:: Work item ::
The expected answer is the set of lines in the data below between the line holding "yellow stacking toy [454,96,486,140] -> none" and the line holding "pink spool [346,138,419,238]", inclusive, written out exactly.

###

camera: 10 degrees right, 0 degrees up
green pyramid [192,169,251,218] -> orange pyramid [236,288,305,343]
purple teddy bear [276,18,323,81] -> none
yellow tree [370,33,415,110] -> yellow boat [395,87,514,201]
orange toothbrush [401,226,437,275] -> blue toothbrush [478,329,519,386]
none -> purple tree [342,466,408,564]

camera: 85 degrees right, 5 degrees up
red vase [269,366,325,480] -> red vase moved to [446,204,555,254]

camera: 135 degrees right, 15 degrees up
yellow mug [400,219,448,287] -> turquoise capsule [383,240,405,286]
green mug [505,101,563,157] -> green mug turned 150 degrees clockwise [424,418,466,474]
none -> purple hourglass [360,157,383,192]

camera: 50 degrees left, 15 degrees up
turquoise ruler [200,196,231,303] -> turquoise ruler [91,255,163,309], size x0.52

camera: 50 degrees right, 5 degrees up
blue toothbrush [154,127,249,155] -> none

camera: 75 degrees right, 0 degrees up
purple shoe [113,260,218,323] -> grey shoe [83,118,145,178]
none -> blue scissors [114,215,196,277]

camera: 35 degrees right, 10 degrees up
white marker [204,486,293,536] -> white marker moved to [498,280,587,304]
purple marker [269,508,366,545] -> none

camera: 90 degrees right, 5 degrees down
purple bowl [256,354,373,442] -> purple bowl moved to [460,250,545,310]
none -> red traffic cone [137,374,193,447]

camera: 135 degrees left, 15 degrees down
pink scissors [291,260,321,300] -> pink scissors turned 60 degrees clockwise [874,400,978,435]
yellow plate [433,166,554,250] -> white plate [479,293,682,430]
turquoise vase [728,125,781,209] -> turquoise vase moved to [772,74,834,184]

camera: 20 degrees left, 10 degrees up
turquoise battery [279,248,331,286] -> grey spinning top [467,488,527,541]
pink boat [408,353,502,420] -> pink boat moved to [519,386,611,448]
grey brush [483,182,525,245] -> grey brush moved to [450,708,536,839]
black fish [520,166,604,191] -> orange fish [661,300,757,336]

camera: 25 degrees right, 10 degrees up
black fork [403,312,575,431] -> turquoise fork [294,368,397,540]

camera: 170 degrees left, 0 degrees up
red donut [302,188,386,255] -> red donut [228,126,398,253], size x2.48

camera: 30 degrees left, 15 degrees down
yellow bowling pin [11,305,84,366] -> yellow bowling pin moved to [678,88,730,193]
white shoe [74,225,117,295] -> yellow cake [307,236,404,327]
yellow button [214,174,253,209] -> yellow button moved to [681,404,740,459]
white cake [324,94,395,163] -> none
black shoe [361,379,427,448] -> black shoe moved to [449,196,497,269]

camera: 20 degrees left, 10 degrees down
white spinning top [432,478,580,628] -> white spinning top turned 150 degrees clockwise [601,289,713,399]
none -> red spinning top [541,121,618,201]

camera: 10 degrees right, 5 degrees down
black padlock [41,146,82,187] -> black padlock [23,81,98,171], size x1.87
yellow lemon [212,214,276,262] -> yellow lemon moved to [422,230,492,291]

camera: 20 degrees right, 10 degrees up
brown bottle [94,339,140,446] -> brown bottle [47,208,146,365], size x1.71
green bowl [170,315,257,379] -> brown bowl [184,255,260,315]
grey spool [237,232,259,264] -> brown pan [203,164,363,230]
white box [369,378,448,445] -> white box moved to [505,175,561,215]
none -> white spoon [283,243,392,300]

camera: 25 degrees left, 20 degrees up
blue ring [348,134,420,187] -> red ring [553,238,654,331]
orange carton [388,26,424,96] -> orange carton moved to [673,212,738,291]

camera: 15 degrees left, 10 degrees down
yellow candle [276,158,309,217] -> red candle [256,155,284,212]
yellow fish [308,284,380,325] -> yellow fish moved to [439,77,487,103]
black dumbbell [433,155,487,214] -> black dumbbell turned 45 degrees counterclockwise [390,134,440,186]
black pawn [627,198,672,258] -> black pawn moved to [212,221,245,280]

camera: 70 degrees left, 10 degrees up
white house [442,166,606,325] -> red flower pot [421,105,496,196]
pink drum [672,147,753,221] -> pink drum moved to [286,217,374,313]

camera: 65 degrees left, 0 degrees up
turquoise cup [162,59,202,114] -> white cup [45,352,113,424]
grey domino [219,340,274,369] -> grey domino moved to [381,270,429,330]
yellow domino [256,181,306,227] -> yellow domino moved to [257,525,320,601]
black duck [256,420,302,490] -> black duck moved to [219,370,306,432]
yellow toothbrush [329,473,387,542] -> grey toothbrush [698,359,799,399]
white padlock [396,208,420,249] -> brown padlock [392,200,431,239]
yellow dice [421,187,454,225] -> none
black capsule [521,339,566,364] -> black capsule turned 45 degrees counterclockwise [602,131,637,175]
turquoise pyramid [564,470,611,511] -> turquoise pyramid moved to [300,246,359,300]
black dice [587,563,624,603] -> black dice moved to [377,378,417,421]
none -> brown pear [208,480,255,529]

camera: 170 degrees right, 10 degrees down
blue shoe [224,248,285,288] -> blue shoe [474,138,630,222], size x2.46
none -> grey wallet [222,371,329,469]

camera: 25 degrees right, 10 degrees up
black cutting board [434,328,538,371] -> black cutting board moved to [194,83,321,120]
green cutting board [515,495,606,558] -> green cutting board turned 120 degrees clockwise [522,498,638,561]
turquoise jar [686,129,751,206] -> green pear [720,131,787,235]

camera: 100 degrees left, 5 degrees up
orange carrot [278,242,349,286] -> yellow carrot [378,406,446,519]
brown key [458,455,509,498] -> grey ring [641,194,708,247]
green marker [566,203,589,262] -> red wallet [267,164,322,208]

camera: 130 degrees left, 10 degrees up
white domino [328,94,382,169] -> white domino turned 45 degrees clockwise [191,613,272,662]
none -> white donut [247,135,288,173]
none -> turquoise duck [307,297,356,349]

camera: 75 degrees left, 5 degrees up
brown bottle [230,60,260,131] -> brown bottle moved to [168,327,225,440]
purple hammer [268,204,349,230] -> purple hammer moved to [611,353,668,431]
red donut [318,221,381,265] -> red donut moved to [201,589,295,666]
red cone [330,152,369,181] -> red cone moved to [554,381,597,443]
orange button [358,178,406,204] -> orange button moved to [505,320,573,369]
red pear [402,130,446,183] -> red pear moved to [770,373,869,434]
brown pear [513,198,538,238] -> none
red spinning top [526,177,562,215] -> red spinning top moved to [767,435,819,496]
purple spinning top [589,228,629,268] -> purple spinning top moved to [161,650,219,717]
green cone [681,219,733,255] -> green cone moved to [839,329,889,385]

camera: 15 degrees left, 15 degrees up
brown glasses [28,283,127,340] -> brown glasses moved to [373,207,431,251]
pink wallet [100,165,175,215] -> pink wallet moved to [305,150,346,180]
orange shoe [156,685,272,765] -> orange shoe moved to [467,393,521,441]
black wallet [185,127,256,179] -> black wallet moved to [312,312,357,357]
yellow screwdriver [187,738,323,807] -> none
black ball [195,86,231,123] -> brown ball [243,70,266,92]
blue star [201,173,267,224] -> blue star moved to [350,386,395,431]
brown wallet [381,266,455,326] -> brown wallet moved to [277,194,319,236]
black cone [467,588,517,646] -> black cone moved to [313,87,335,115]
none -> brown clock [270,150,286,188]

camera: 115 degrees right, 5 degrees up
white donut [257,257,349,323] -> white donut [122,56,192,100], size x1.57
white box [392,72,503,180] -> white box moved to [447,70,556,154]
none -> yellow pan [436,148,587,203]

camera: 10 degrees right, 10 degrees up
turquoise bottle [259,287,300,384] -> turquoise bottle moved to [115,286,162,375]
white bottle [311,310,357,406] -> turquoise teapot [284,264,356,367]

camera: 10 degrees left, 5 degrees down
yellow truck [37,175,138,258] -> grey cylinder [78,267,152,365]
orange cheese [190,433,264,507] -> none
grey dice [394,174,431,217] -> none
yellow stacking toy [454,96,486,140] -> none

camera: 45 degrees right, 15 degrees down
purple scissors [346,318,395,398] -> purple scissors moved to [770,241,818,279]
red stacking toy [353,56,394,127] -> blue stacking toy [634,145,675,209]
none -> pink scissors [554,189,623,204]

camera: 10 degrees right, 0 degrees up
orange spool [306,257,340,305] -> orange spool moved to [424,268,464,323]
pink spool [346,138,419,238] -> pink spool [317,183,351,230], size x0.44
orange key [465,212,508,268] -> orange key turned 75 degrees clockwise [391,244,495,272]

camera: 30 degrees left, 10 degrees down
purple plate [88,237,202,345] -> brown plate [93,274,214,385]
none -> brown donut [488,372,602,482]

###

:: Response to the exercise ::
yellow stacking toy [454,96,486,140] -> none

camera: 45 degrees right, 15 degrees down
purple scissors [346,318,395,398] -> purple scissors moved to [770,241,818,279]
red stacking toy [353,56,394,127] -> blue stacking toy [634,145,675,209]
none -> pink scissors [554,189,623,204]

camera: 10 degrees right, 0 degrees up
orange spool [306,257,340,305] -> orange spool moved to [424,268,464,323]
pink spool [346,138,419,238] -> pink spool [317,183,351,230], size x0.44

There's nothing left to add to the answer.